* **What is expected**:
Below are records; please set down exactly the lines from the first through the one containing "(448,417) to (888,146)".

* **Records supplied**:
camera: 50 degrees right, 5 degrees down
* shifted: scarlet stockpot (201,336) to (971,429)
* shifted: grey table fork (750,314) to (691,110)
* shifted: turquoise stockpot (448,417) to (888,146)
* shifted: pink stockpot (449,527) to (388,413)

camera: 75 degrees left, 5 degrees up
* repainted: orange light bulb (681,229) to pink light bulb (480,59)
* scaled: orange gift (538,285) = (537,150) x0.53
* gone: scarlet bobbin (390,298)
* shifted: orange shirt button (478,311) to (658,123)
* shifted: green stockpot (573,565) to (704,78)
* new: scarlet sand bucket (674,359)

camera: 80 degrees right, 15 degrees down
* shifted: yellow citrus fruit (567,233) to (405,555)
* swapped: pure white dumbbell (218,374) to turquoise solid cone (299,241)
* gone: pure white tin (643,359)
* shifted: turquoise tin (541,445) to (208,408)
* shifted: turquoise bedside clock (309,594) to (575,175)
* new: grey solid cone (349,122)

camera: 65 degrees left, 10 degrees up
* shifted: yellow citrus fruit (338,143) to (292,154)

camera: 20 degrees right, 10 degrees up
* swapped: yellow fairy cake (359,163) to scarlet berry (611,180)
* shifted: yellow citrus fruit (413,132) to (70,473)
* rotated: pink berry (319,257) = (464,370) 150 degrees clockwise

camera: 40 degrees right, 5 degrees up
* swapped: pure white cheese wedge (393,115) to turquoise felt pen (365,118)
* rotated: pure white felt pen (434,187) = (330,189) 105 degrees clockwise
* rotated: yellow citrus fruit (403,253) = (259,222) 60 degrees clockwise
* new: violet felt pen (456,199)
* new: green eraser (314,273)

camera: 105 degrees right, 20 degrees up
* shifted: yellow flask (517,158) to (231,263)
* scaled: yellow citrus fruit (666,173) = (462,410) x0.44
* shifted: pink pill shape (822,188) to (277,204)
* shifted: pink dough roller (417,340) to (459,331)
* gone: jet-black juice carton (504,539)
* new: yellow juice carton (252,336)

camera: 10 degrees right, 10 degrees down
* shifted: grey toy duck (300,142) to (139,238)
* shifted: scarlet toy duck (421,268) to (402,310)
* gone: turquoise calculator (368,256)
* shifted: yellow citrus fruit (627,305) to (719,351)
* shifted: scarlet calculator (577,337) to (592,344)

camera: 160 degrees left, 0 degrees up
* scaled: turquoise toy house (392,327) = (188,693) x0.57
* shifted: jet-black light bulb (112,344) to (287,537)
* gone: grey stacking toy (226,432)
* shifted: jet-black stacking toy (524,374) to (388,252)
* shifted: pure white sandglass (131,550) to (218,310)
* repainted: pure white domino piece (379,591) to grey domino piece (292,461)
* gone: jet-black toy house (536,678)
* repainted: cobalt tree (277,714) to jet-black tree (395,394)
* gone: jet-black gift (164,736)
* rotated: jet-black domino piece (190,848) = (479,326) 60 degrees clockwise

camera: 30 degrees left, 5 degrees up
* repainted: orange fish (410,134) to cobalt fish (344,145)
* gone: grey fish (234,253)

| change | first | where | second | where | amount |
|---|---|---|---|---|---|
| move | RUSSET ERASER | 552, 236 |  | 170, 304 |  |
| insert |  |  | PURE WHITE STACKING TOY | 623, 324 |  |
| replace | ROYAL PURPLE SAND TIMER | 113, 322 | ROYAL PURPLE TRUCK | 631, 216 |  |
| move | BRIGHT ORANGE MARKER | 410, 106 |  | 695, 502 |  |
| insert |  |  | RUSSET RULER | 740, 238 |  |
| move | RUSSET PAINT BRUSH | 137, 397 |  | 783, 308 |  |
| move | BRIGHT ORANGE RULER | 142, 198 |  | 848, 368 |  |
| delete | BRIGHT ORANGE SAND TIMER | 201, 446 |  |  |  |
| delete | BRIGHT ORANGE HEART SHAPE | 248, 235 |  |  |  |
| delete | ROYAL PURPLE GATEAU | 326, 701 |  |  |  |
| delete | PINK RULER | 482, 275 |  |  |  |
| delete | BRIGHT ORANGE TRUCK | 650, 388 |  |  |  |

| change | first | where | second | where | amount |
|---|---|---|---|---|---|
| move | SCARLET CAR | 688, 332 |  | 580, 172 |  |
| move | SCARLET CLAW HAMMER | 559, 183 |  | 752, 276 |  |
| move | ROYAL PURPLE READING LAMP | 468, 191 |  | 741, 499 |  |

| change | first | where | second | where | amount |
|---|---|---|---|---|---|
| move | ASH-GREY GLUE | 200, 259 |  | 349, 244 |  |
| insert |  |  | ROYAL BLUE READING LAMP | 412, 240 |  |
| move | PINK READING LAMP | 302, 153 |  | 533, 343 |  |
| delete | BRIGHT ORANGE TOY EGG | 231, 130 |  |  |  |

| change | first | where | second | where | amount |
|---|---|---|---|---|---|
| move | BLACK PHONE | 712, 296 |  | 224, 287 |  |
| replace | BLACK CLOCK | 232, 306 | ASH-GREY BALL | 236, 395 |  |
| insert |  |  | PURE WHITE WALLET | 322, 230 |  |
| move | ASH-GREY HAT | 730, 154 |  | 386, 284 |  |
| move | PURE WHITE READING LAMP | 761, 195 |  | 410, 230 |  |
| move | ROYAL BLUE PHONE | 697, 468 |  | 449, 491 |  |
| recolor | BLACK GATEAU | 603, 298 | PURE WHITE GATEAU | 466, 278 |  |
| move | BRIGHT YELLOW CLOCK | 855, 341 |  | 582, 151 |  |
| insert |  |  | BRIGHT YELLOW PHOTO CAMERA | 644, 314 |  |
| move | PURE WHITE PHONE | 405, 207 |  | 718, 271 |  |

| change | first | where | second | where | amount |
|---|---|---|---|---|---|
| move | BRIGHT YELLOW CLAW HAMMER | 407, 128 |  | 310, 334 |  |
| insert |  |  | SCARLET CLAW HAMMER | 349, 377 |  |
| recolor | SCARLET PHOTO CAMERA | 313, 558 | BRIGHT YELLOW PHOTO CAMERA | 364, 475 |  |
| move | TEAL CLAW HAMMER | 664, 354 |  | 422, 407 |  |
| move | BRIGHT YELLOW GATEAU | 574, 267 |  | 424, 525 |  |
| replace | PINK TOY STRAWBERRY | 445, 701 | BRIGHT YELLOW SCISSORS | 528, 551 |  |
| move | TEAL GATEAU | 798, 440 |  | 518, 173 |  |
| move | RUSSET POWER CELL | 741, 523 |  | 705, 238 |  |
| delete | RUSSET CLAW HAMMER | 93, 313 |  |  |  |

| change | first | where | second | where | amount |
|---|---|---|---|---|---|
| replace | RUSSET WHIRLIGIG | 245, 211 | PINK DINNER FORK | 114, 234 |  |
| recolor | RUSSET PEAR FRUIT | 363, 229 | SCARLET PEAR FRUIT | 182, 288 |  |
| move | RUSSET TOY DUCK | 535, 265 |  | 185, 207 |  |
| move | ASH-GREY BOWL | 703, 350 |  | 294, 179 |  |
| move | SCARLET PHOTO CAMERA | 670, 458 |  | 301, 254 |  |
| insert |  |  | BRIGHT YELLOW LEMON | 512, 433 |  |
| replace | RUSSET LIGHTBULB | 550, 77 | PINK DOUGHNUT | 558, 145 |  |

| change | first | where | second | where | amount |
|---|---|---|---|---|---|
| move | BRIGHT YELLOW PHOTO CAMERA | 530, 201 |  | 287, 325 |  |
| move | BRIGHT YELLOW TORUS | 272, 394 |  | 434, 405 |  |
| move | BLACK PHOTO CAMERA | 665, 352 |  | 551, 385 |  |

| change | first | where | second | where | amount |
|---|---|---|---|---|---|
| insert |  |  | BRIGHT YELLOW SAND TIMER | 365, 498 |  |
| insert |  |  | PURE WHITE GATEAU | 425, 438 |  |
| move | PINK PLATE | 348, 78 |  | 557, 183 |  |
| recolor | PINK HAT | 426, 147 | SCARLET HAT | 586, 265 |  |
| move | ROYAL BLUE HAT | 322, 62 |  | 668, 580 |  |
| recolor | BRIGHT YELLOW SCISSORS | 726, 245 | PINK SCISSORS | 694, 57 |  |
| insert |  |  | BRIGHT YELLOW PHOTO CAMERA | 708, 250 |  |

* **Exercise output**:
camera: 50 degrees right, 5 degrees down
* shifted: scarlet stockpot (201,336) to (971,429)
* shifted: grey table fork (750,314) to (691,110)
* shifted: turquoise stockpot (448,417) to (888,146)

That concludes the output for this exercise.